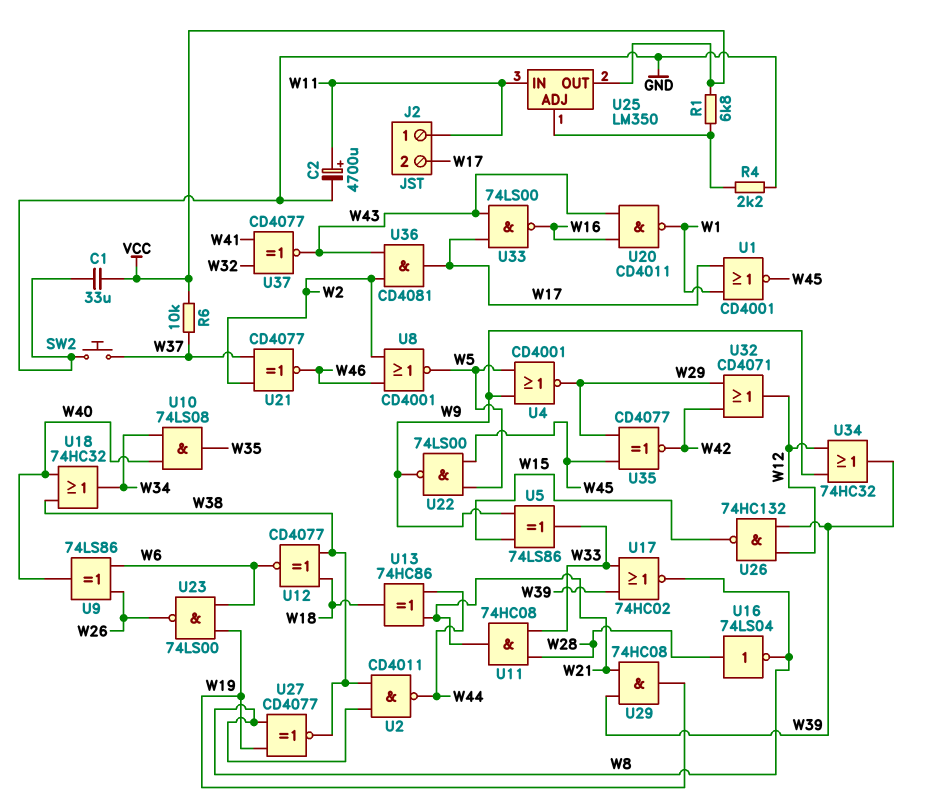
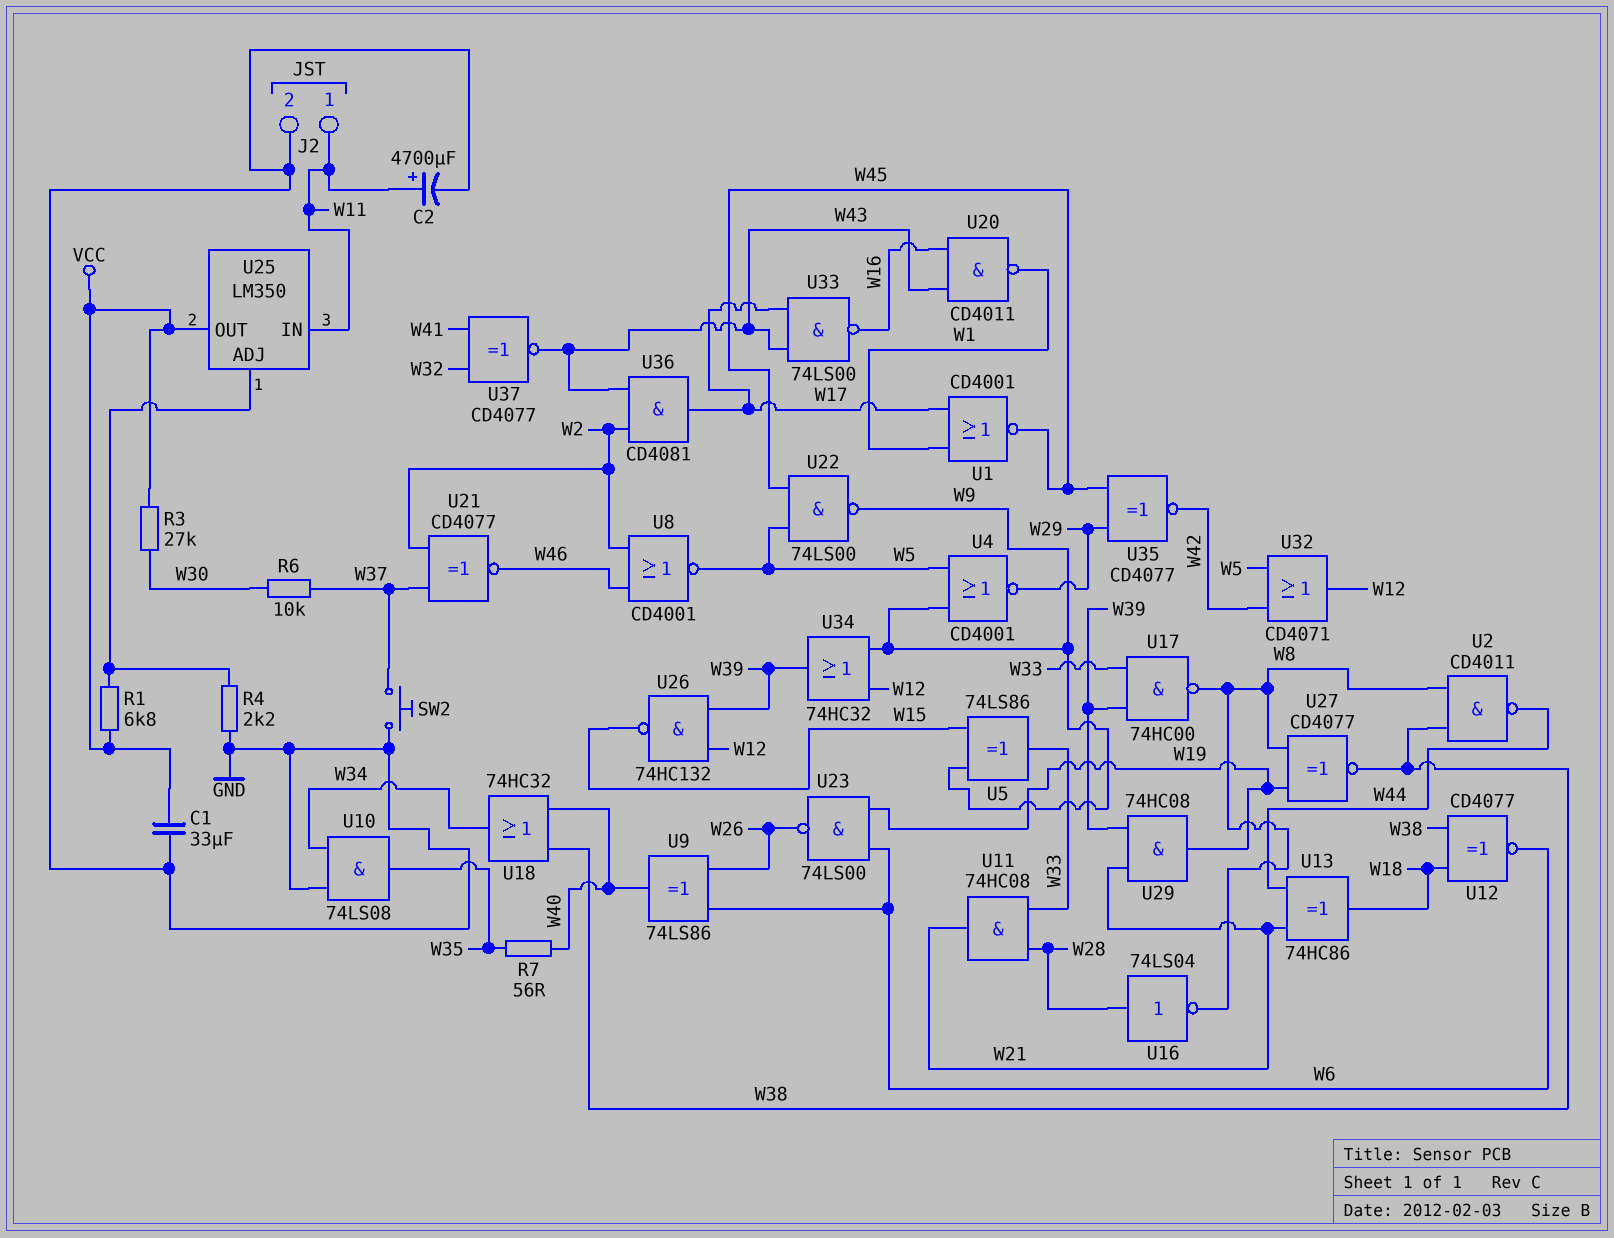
J2 pin 2: W17 -> GND
R3: none -> 27k (VCC, W30)
R6: 10k (VCC, W37) -> 10k (W30, W37)
R7: none -> 56 (W35, W40)
U10: AND 74LS08 (in W34, in W40, out W35) -> AND 74LS08 (in GND, in W34, out W35)
U17: NOR 74HC02 (in W33, in W39, out W8) -> NAND 74HC00 (in W33, in W39, out W8)
U32: OR CD4071 (in W29, in W42, out W12) -> OR CD4071 (in W5, in W42, out W12)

§ **EXERCISE REQUIREMENTS**
Only the lines from the one containing "U10: AND 74LS08" through the last line above belong in your answer. Retype them exactly.

§ **EXERCISE OUTPUT**
U10: AND 74LS08 (in W34, in W40, out W35) -> AND 74LS08 (in GND, in W34, out W35)
U17: NOR 74HC02 (in W33, in W39, out W8) -> NAND 74HC00 (in W33, in W39, out W8)
U32: OR CD4071 (in W29, in W42, out W12) -> OR CD4071 (in W5, in W42, out W12)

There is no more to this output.